* [Problem statement]:
Your job with the data below: print everything from the line that holds "yellow lemon [665,320,714,359]" down to the line that holds "none -> blue box [936,268,997,328]", ends included, exactly, and nothing else.

START Entries provided

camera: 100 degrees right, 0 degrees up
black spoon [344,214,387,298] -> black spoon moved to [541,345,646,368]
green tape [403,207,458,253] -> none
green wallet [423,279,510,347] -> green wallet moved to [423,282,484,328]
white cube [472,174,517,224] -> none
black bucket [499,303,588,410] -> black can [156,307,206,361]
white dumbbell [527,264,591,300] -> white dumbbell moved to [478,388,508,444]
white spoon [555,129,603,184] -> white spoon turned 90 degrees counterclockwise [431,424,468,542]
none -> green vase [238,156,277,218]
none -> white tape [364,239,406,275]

END Entries provided
START Entries provided

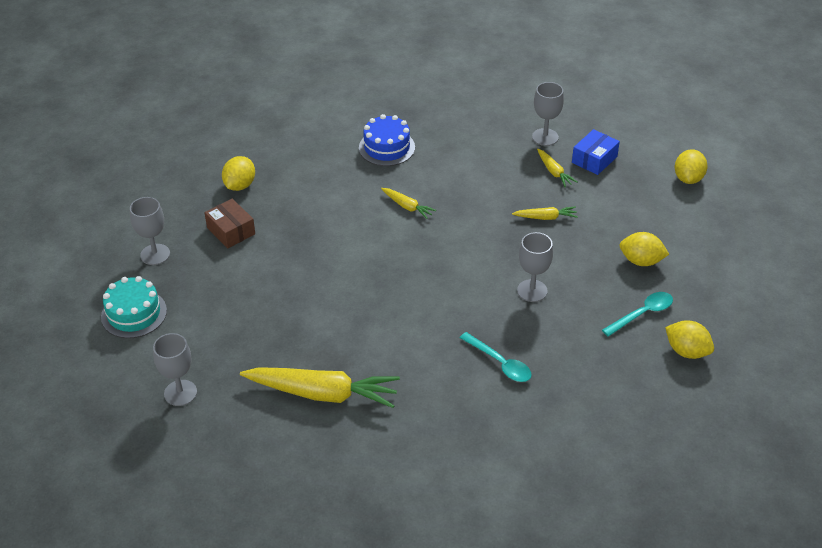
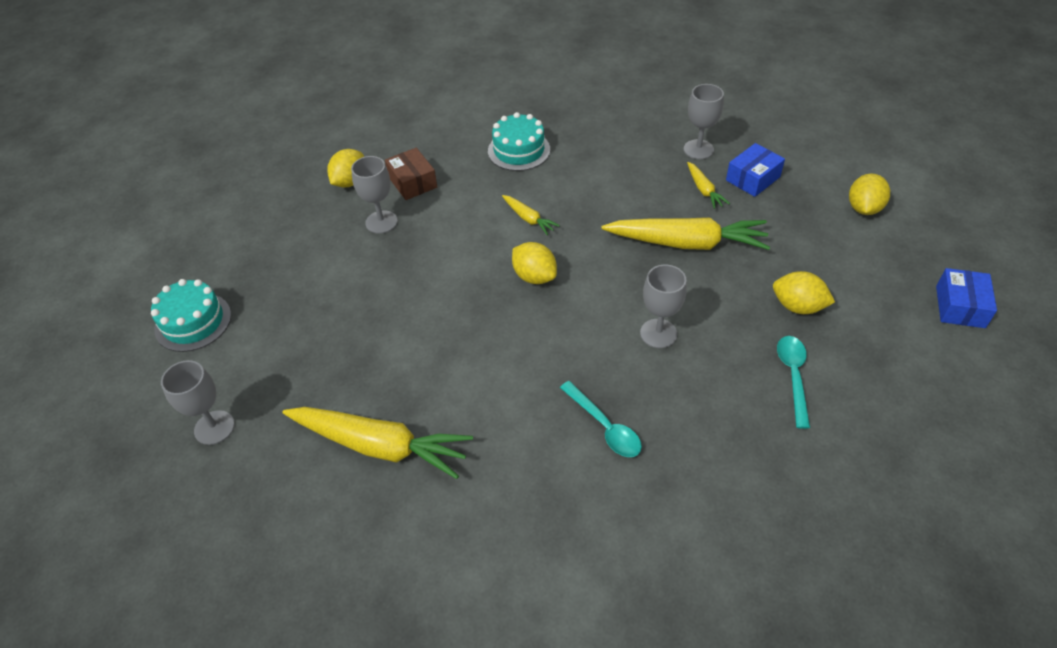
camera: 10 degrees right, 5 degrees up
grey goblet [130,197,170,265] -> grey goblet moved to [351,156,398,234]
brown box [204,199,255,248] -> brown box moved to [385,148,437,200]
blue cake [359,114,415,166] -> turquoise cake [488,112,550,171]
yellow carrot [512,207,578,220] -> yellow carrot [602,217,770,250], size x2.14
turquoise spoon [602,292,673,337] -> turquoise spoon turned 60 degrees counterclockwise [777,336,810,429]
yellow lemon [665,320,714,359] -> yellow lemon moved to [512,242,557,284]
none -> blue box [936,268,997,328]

END Entries provided

* [Response]:
yellow lemon [665,320,714,359] -> yellow lemon moved to [512,242,557,284]
none -> blue box [936,268,997,328]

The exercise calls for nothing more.